Your job is to set down the stretch of entries that opens with the line containing "move: canette (jaune)" and closes with the line containing "resize: carotte (orange)". Keep both end lines, copy each exactly, and add nothing.

*** DATA PROVIDED Section Begins ***

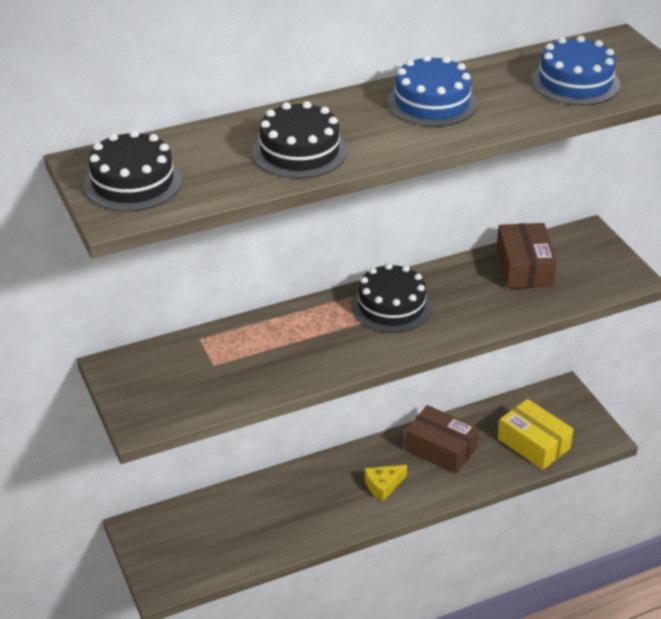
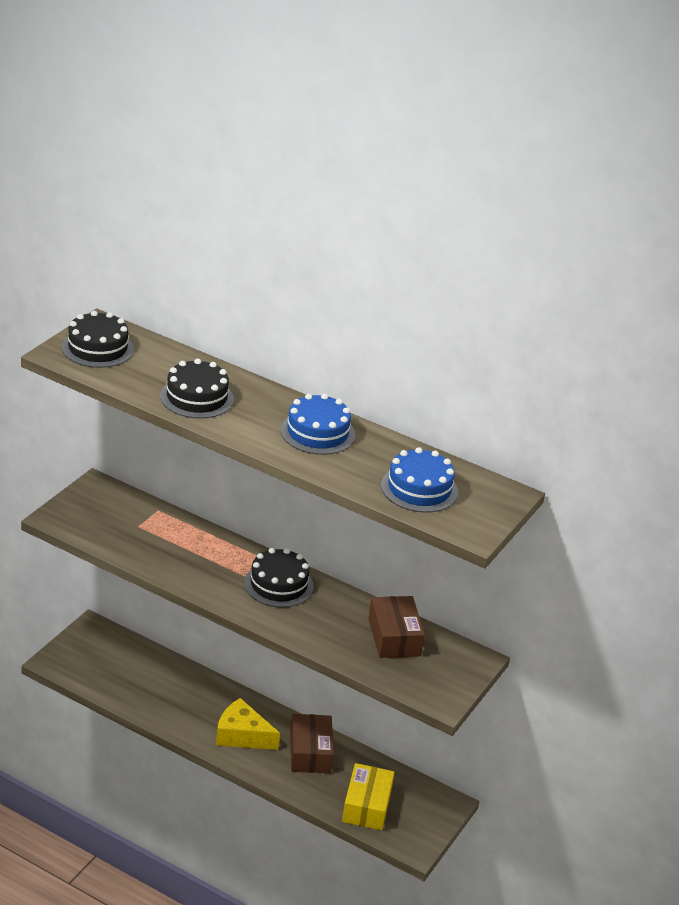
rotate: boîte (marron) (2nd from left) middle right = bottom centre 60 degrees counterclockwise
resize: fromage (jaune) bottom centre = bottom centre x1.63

*** DATA PROVIDED Section Ends ***
*** DATA PROVIDED Section Begins ***

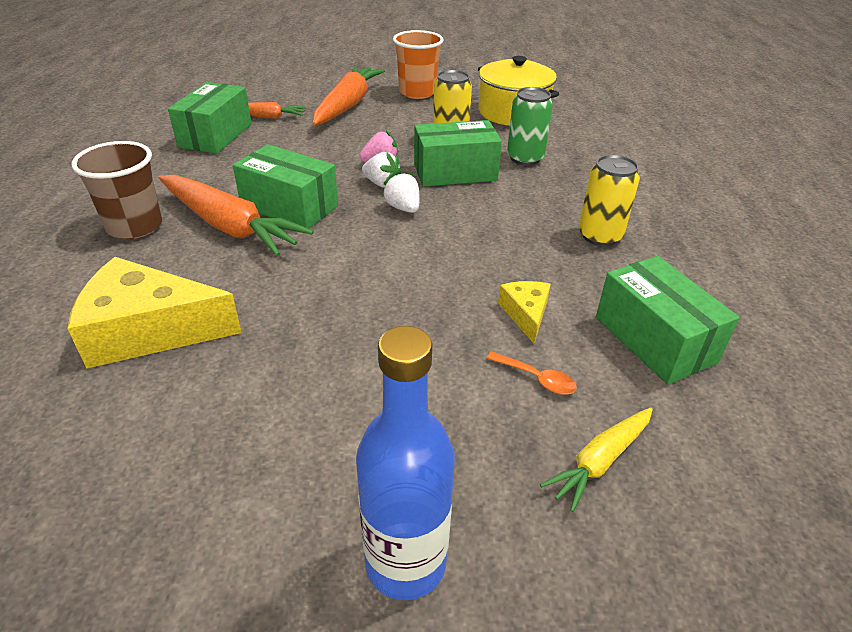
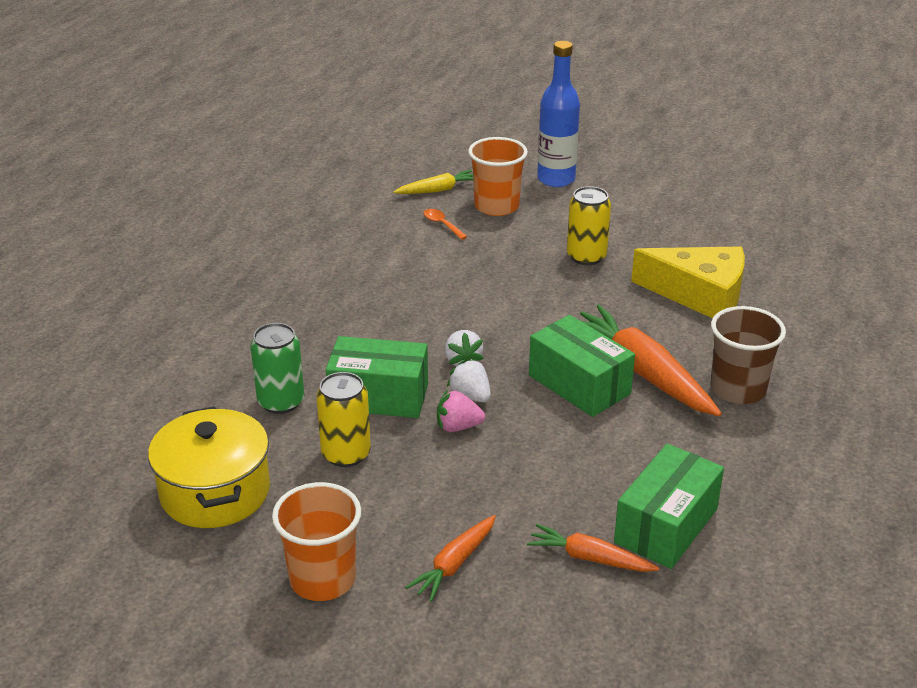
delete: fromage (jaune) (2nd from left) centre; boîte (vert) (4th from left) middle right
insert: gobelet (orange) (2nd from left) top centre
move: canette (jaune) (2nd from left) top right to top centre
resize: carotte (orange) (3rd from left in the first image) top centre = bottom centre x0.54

*** DATA PROVIDED Section Ends ***

• **WRITTEN ANSWER**
move: canette (jaune) (2nd from left) top right to top centre
resize: carotte (orange) (3rd from left in the first image) top centre = bottom centre x0.54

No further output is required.